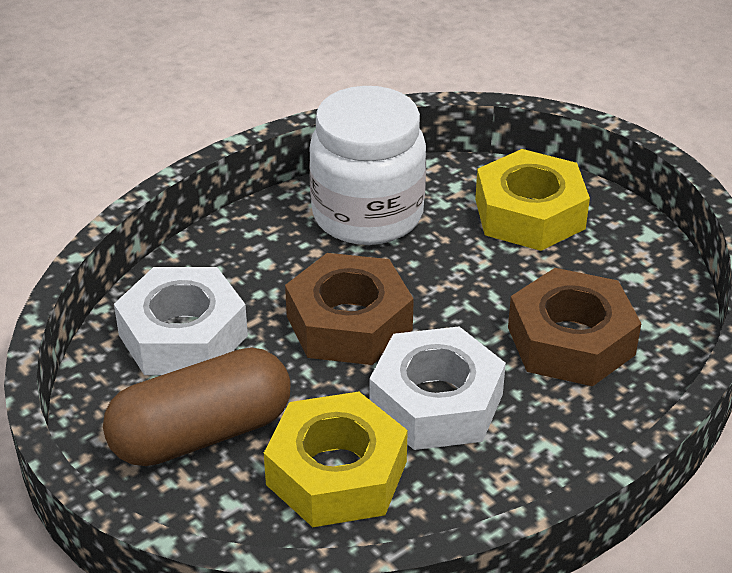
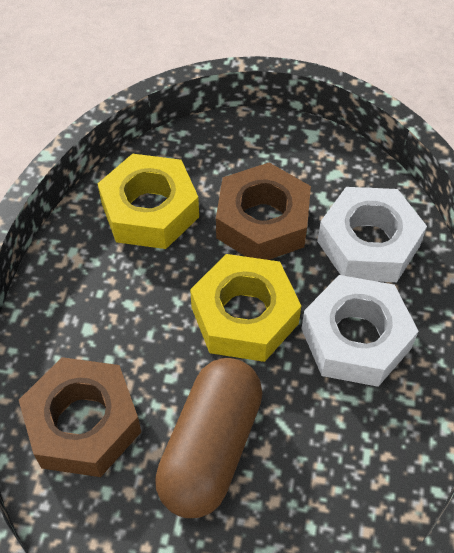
white jar: 1 -> 0

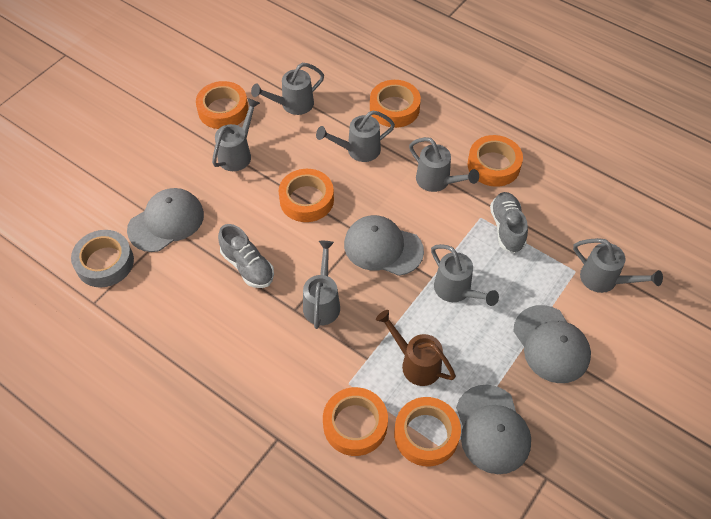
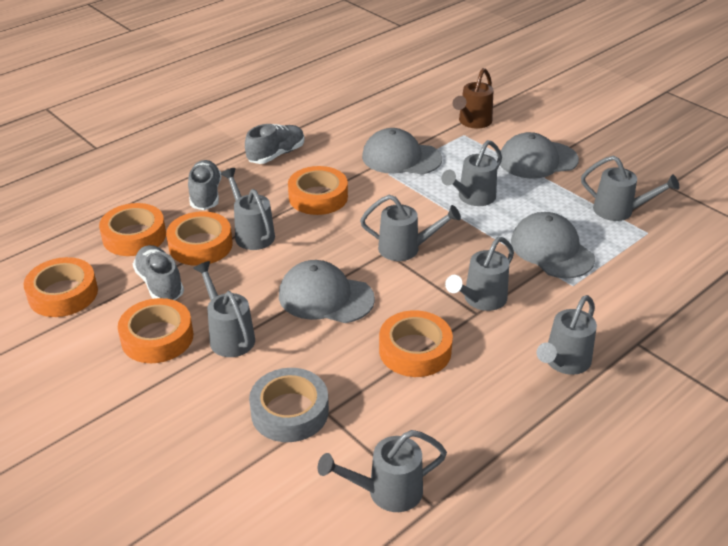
grey shoe: 2 -> 3
grey watering can: 7 -> 8

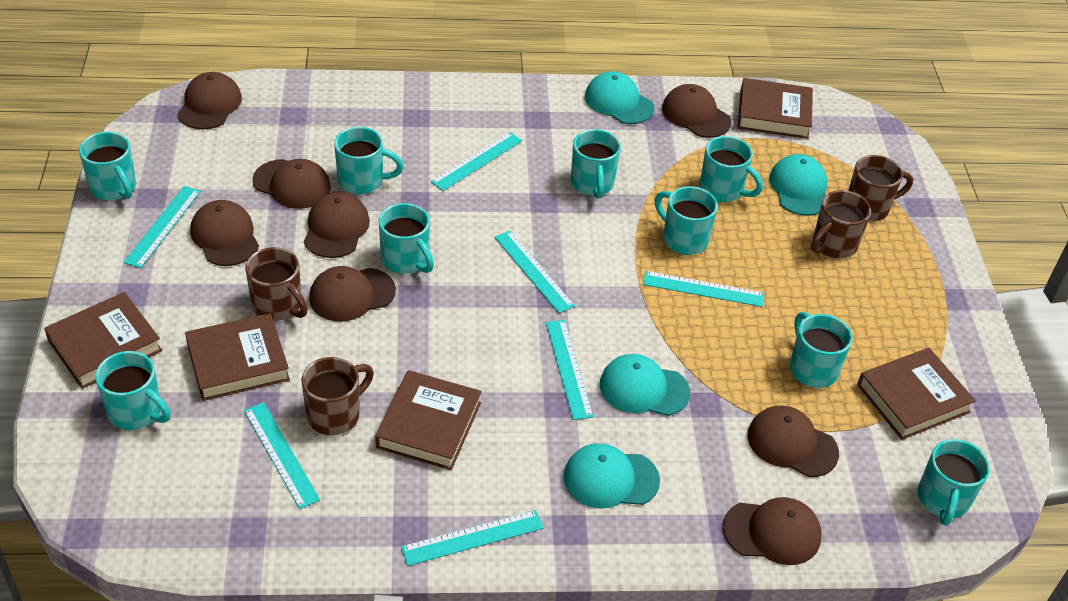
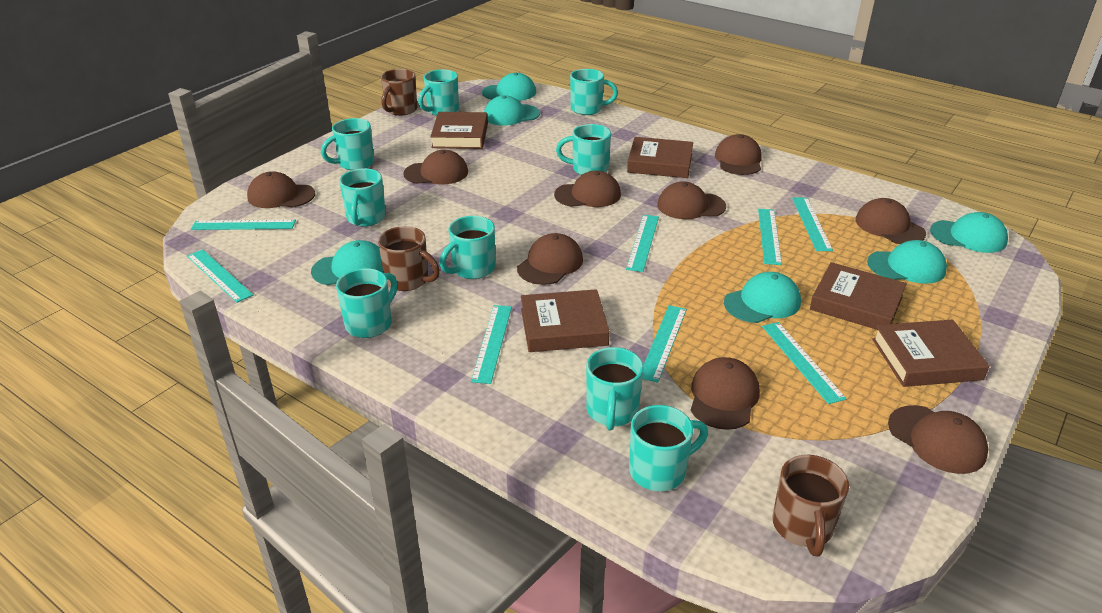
brown cap: 8 -> 9
brown mug: 4 -> 3
turquoise cap: 4 -> 6
turquoise ruler: 7 -> 8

---------------

WORK INSTRUCTIONS: Scan the records above. Return every line with "turquoise" in it.

EXERCISE RESULT:
turquoise cap: 4 -> 6
turquoise ruler: 7 -> 8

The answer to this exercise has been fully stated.